▶ **TASK OBJECTIVE**:
The answer must be an exact copy of the lines from the one containing "RELAY pin IN1: D6 -> A0" through the end of the records, with the pictures left out.

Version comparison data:
╭──

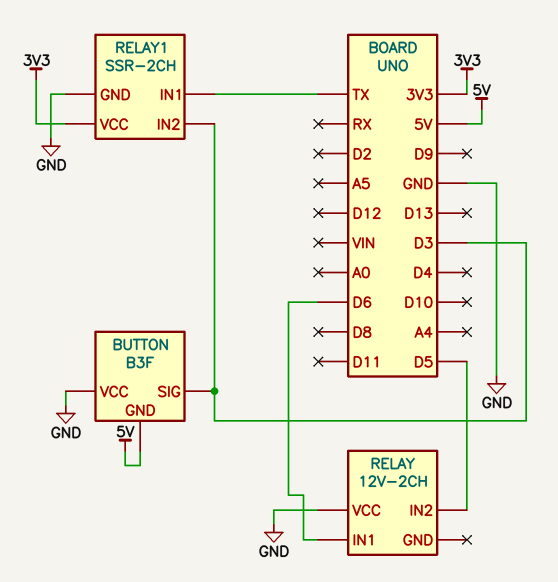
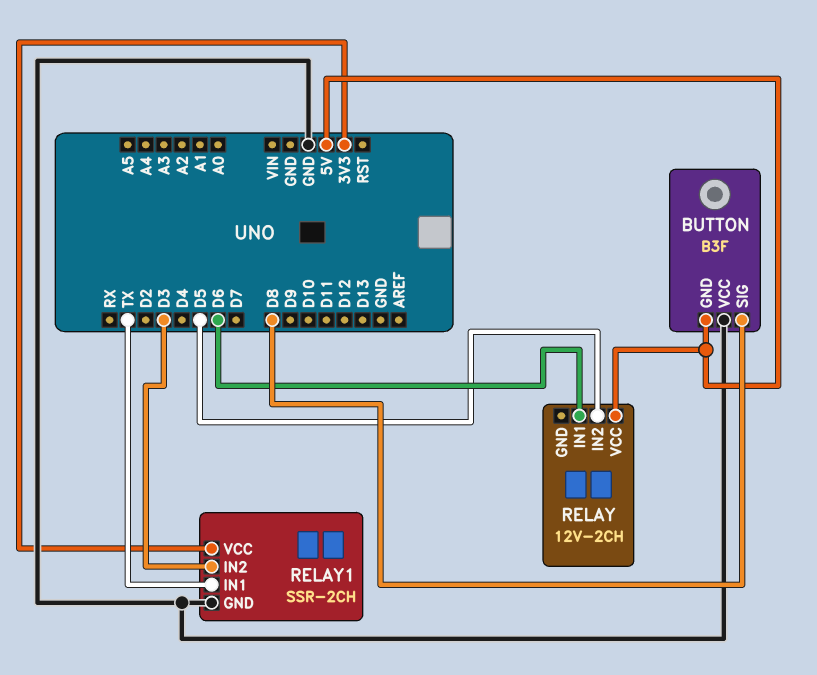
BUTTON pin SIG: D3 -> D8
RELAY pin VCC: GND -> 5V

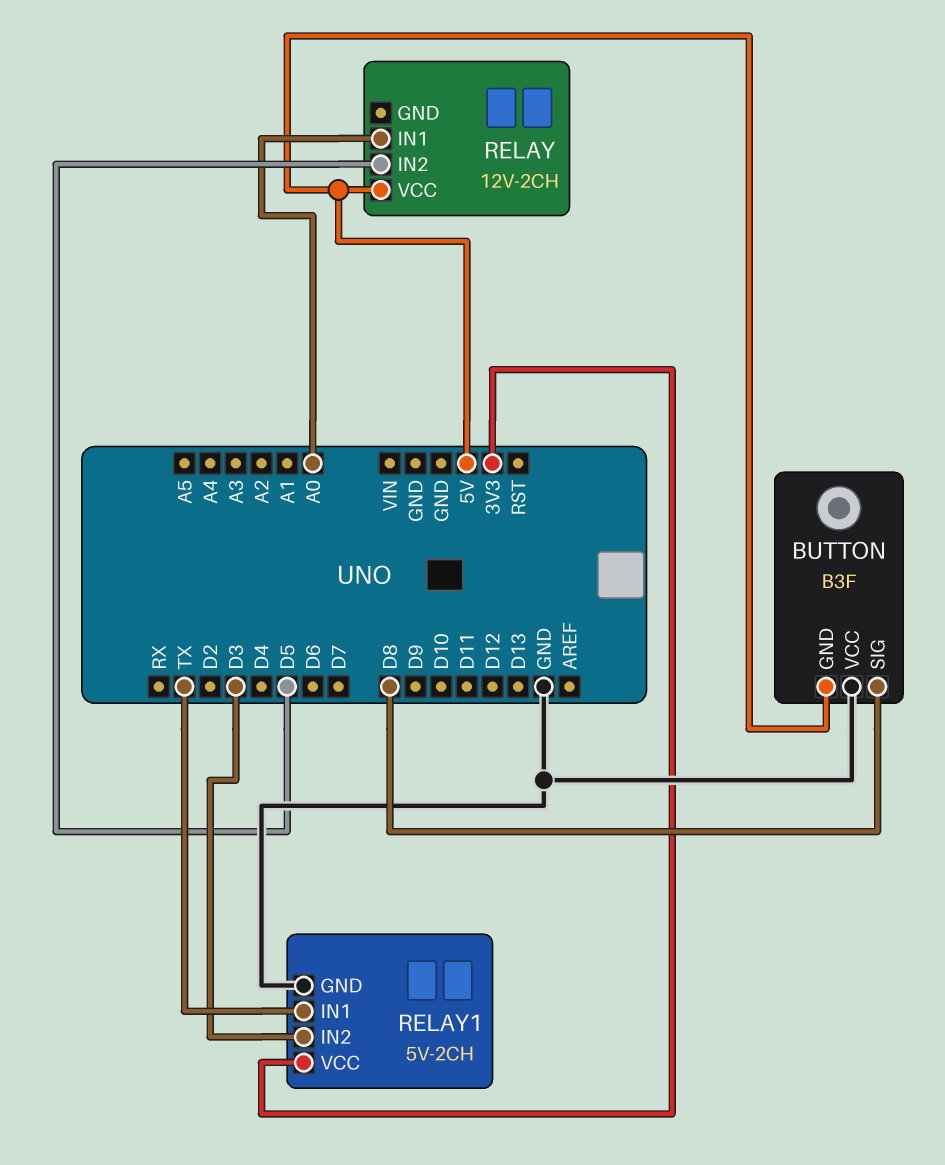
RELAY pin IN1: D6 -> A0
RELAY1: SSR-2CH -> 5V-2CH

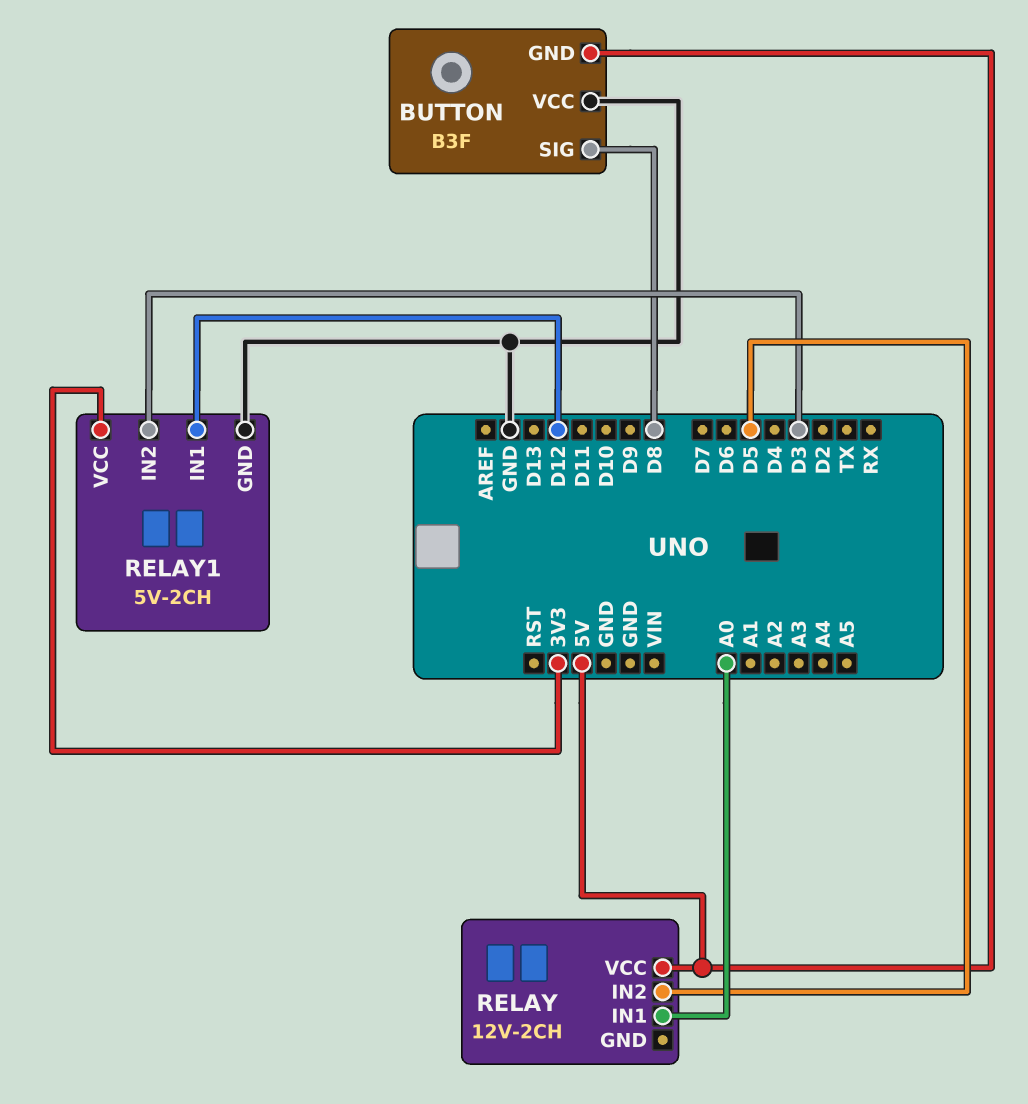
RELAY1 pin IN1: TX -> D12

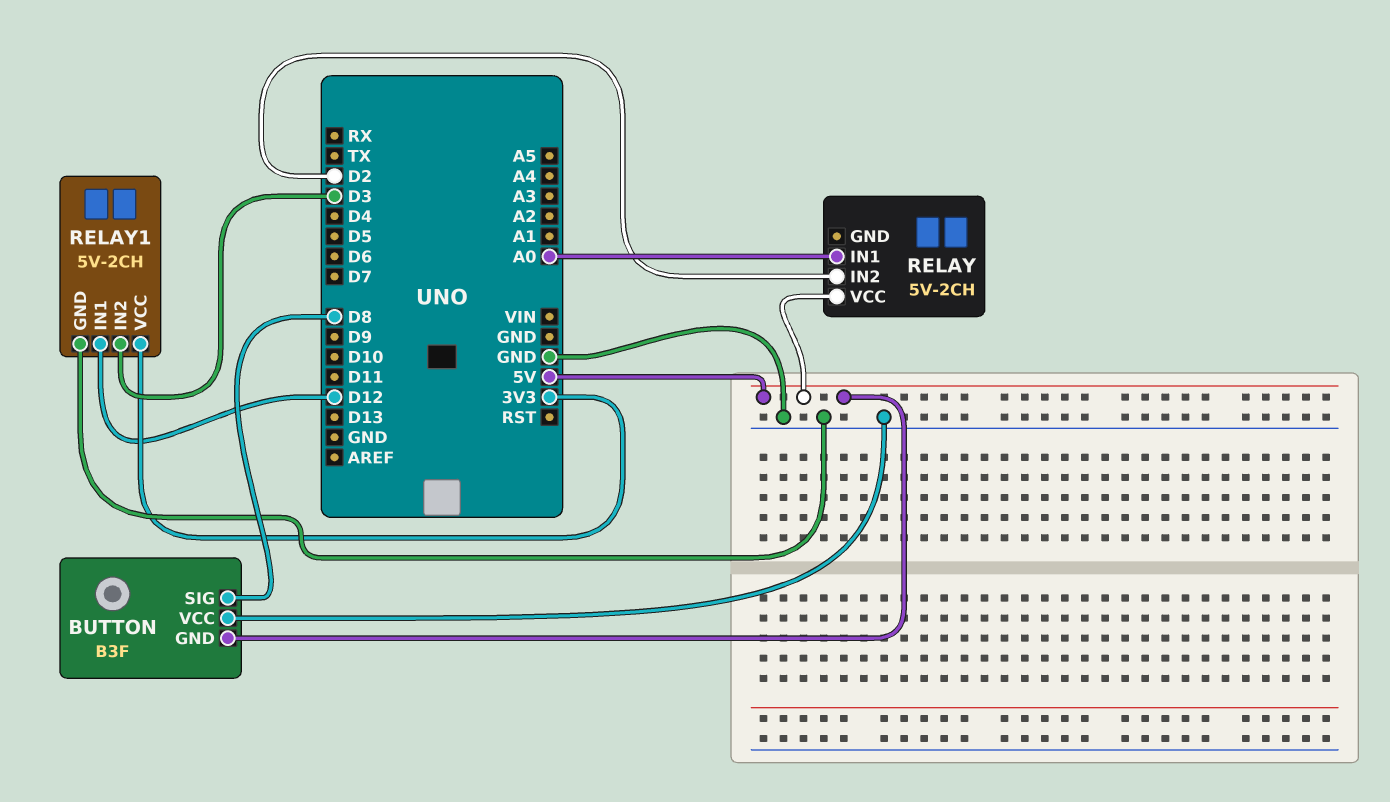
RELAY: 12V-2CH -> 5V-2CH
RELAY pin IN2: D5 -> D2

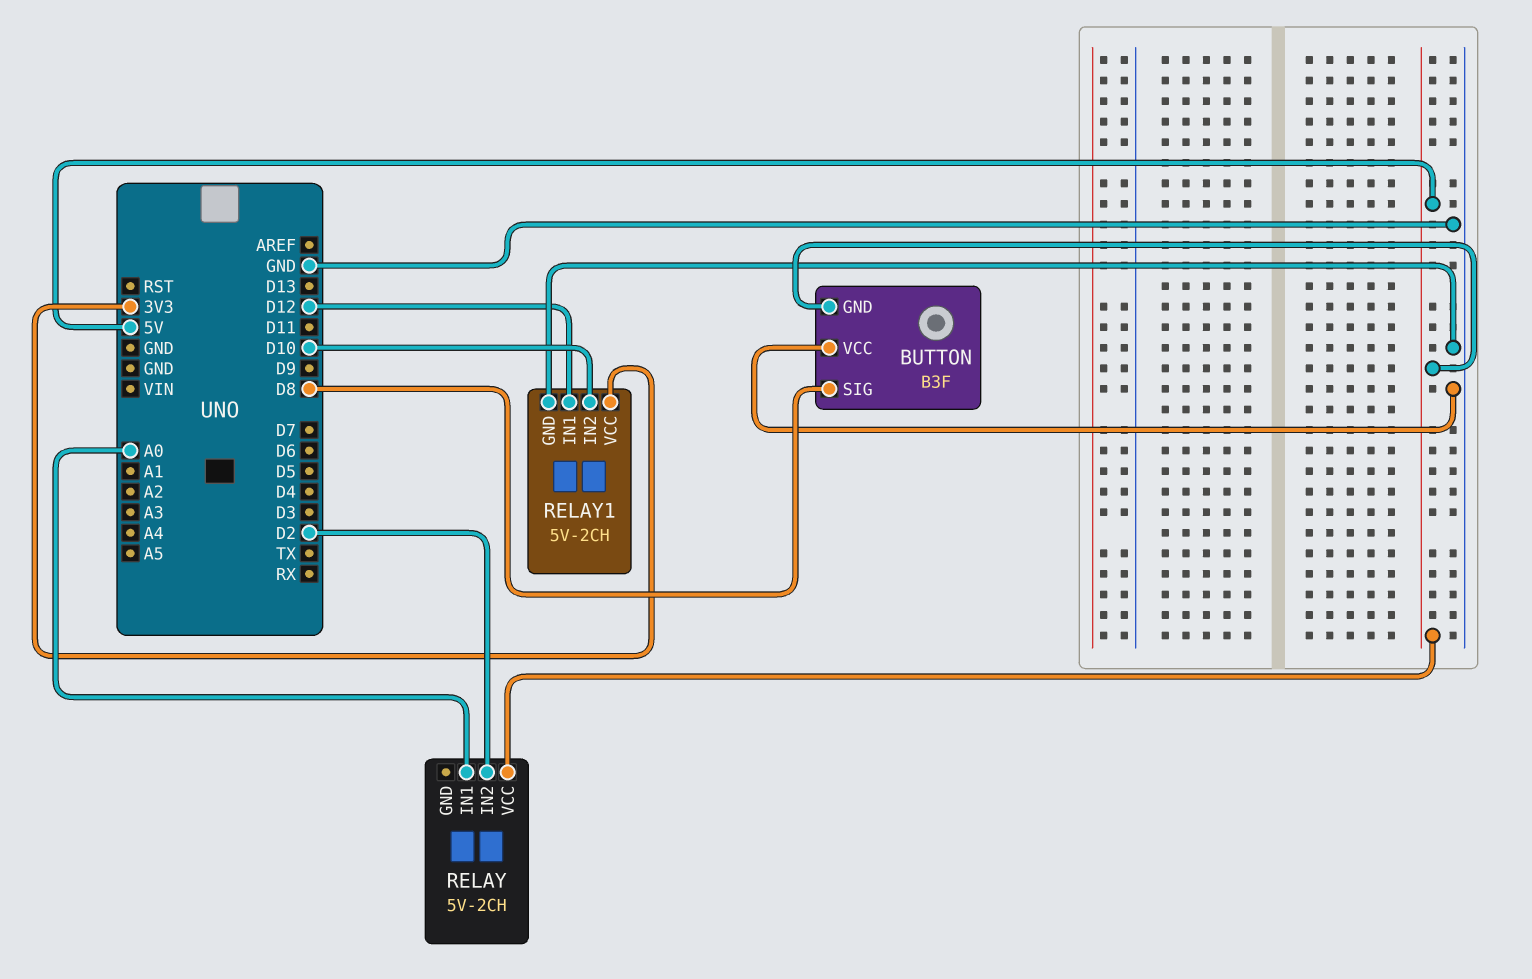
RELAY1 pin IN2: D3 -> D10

╰──

▶ **ANSWER TO THIS PROBLEM**:
RELAY pin IN1: D6 -> A0
RELAY1: SSR-2CH -> 5V-2CH

RELAY1 pin IN1: TX -> D12

RELAY: 12V-2CH -> 5V-2CH
RELAY pin IN2: D5 -> D2

RELAY1 pin IN2: D3 -> D10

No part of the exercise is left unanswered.